### What is expected:
Only lines holding "blue" are wanted; copy each of them from the records below.

### Dataset records:

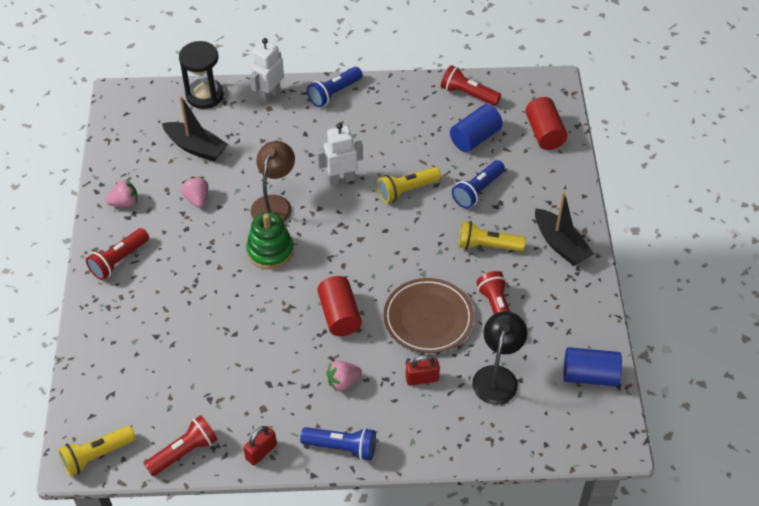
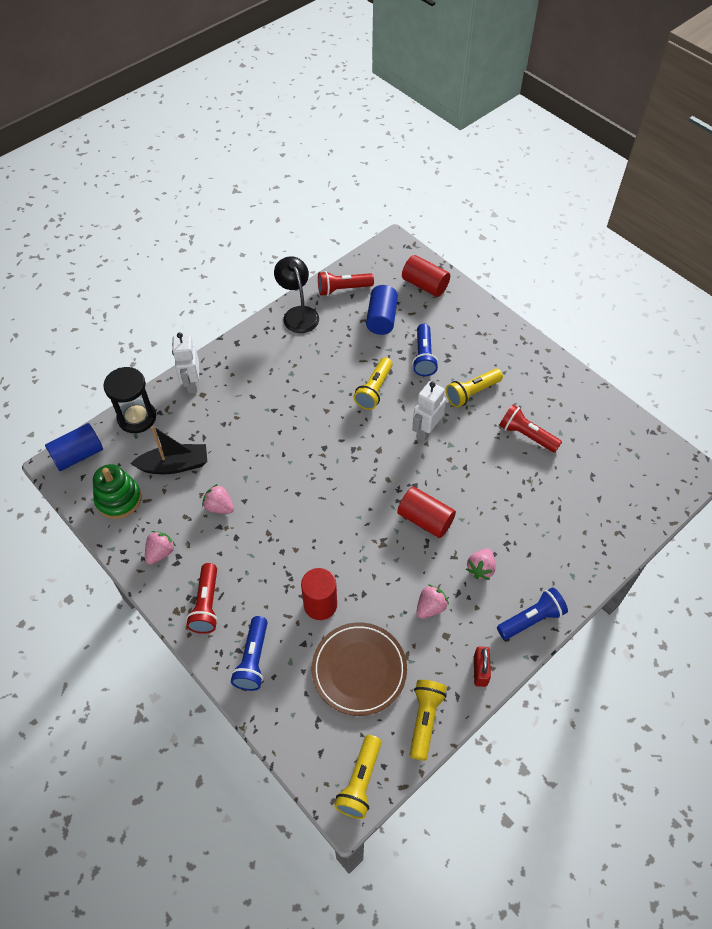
camera: 40 degrees left, 5 degrees up
(184, 452) = (424, 719): red flashlight -> yellow flashlight
(195, 318) = (320, 604): none -> red cylinder
(270, 251) = (322, 507): green stacking toy -> green stacking toy (118, 499)
(273, 380) = (430, 607): none -> pink strawberry
(274, 204) = (286, 468): brown lamp -> none
(334, 93) = (242, 350): blue flashlight -> blue flashlight (253, 659)
(341, 179) = (317, 413): white robot -> white robot (426, 431)
(422, 379) = (530, 523): red padlock -> none
(428, 318) = (488, 475): brown plate -> brown plate (359, 670)
(497, 376) = (576, 483): black lamp -> black lamp (298, 314)
(560, 244) = (517, 358): black boat -> none
(590, 375) = (630, 438): blue cylinder -> blue cylinder (78, 455)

### Result for this task:
(334, 93) = (242, 350): blue flashlight -> blue flashlight (253, 659)
(590, 375) = (630, 438): blue cylinder -> blue cylinder (78, 455)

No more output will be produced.